MATERIAL SUPPLIED:
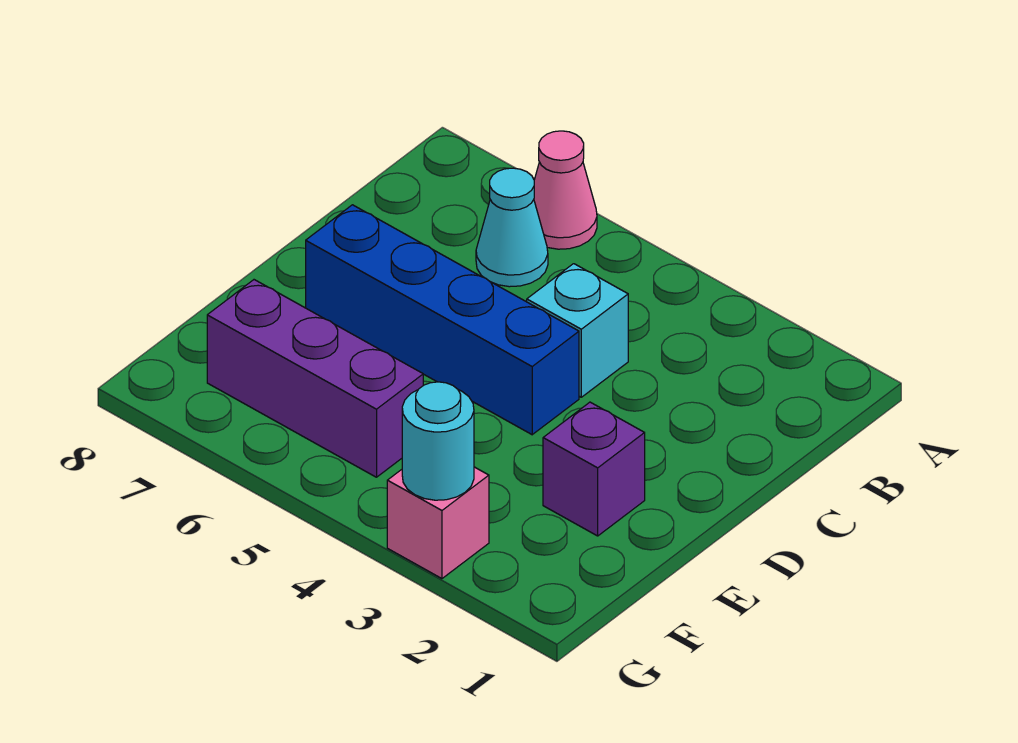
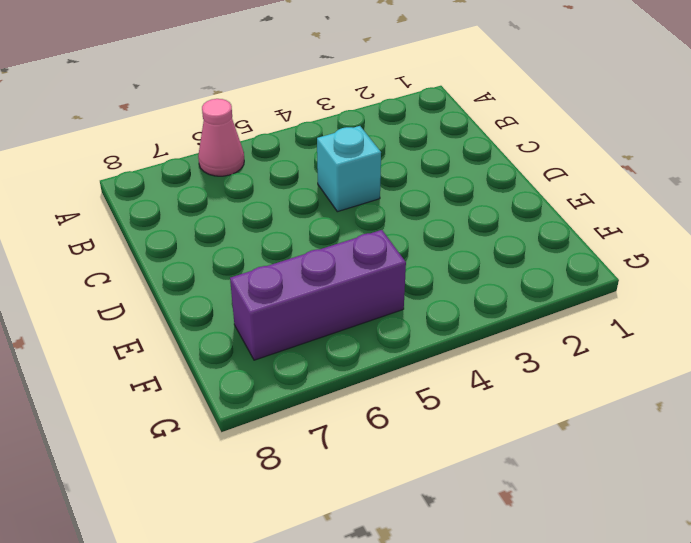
none -> cyan cone B6 level 1
none -> blue brick D4:D7 level 1

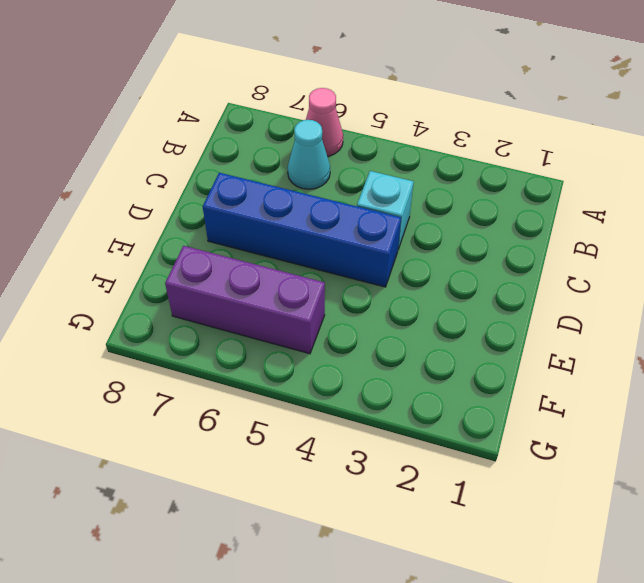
none -> purple brick E2 level 1
none -> pink brick G3 level 1

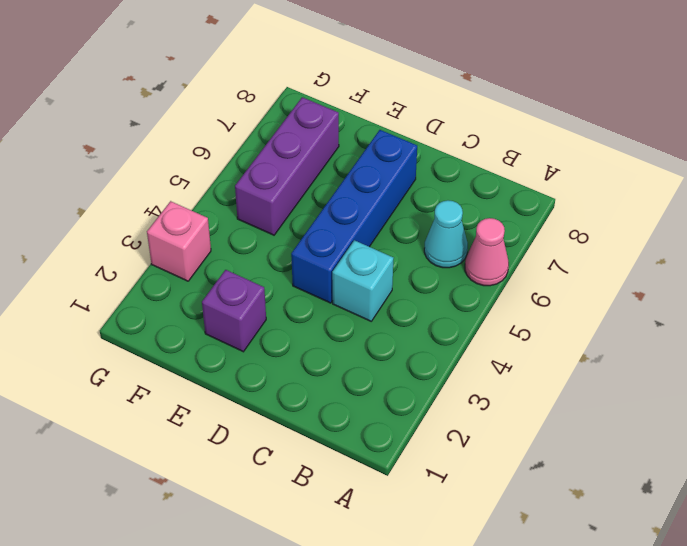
none -> cyan round brick G3 level 2

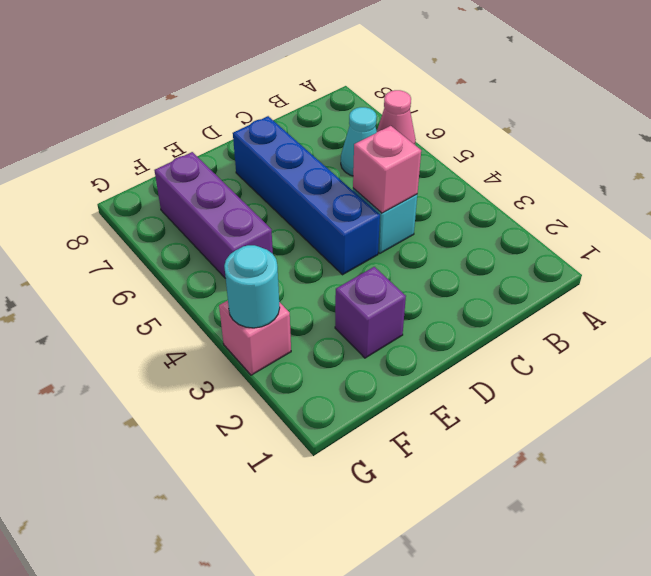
pink brick C4 level 2 -> none

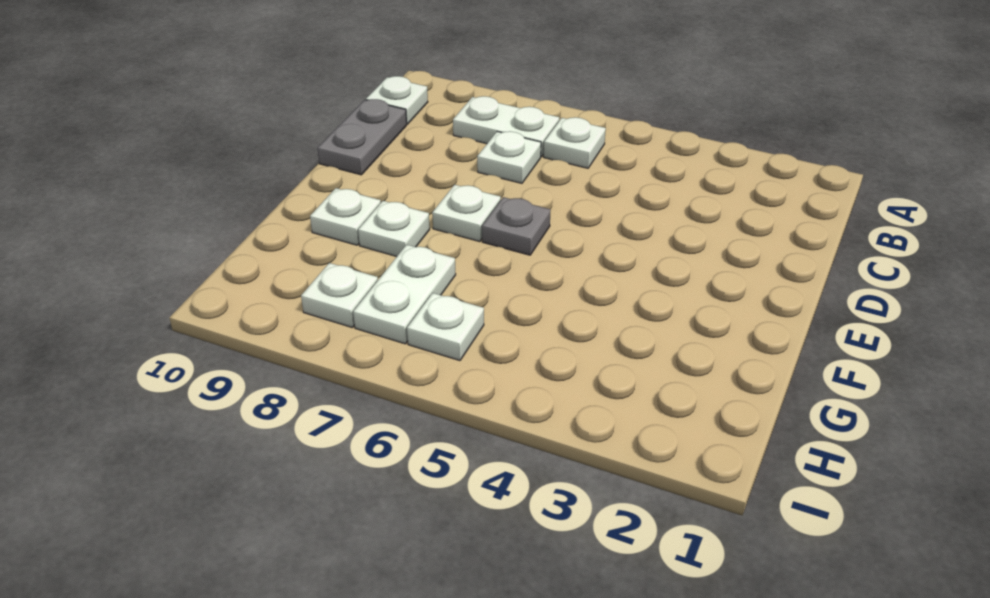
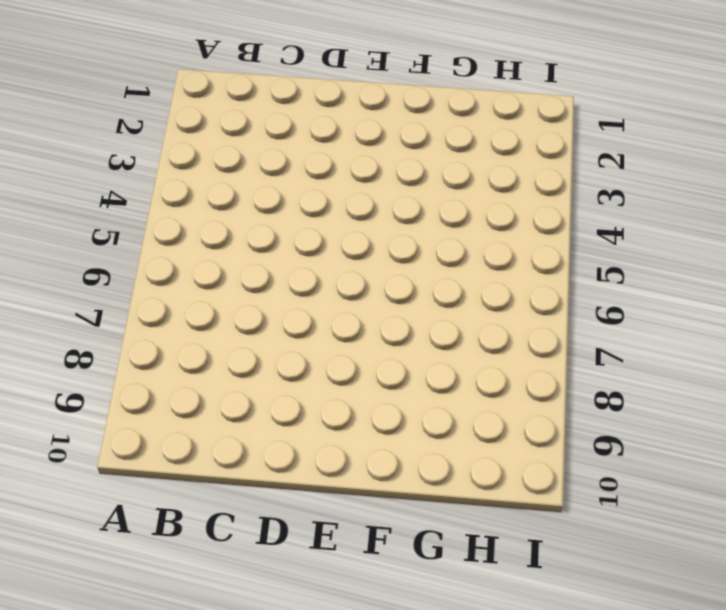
none -> white plate B6 level 1
none -> white plate B7:B8 level 1
none -> white plate B10 level 1

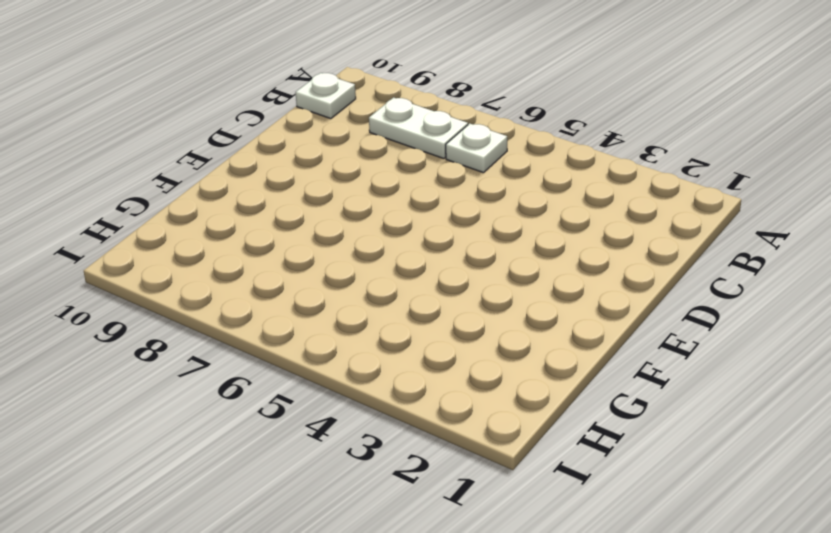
none -> white plate C7 level 1
none -> grey plate C10:D10 level 1
none -> grey plate E6 level 1

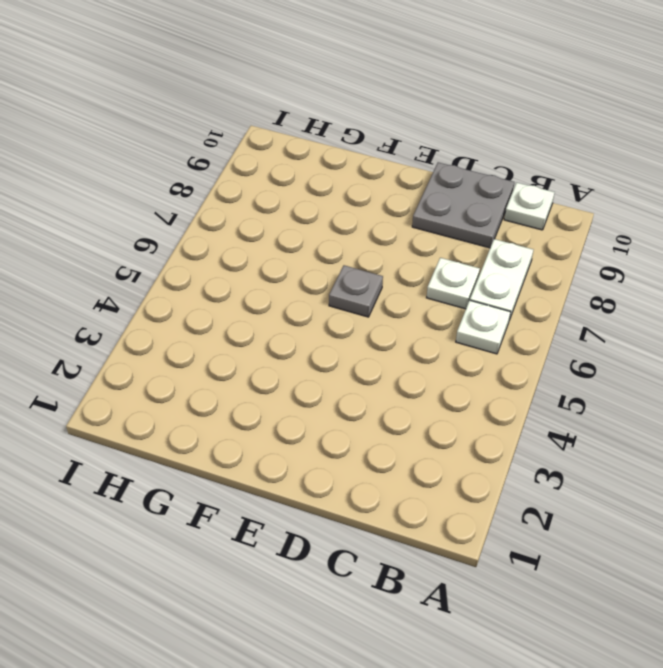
grey plate C9:D10 level 1 -> grey plate C10:D10 level 1
none -> white plate E7 level 1
none -> white plate F8 level 1
none -> white plate F9 level 1

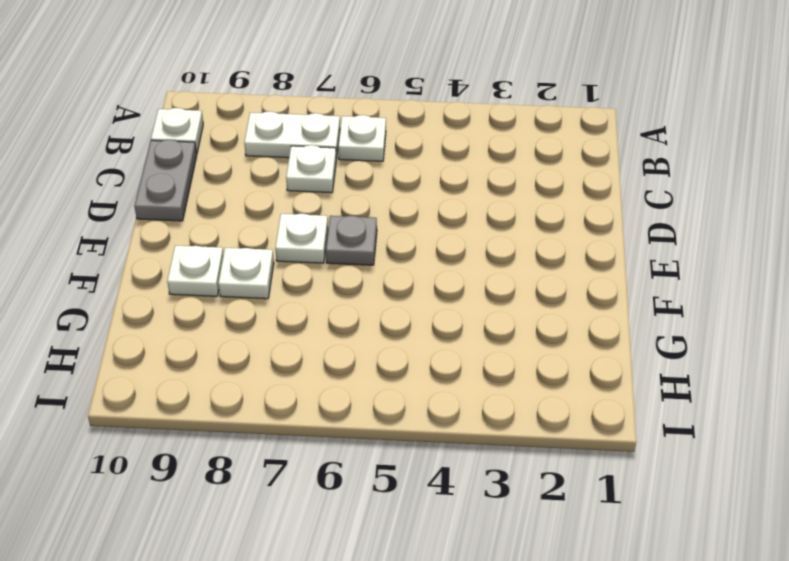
none -> white plate G7:H7 level 1
none -> white plate H6 level 1
none -> white plate H8 level 1

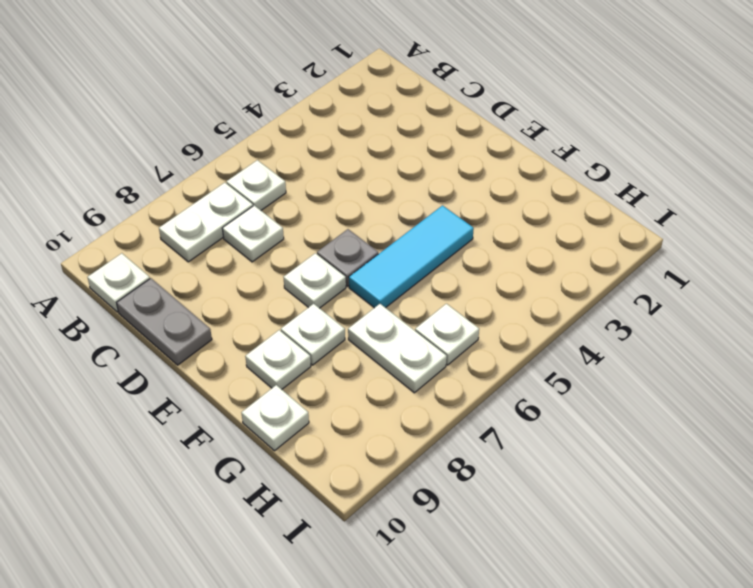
cyan tile F4:F6 level 1 -> none
white plate G10 level 1 -> white plate H8 level 1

TASK STATEMENT: Every line above must appear in the answer unchanged, and no picture may appear in it.

EXERCISE OUTPUT:
none -> cyan cone B6 level 1
none -> blue brick D4:D7 level 1

none -> purple brick E2 level 1
none -> pink brick G3 level 1

none -> cyan round brick G3 level 2

pink brick C4 level 2 -> none

none -> white plate B6 level 1
none -> white plate B7:B8 level 1
none -> white plate B10 level 1

none -> white plate C7 level 1
none -> grey plate C10:D10 level 1
none -> grey plate E6 level 1

grey plate C9:D10 level 1 -> grey plate C10:D10 level 1
none -> white plate E7 level 1
none -> white plate F8 level 1
none -> white plate F9 level 1

none -> white plate G7:H7 level 1
none -> white plate H6 level 1
none -> white plate H8 level 1

cyan tile F4:F6 level 1 -> none
white plate G10 level 1 -> white plate H8 level 1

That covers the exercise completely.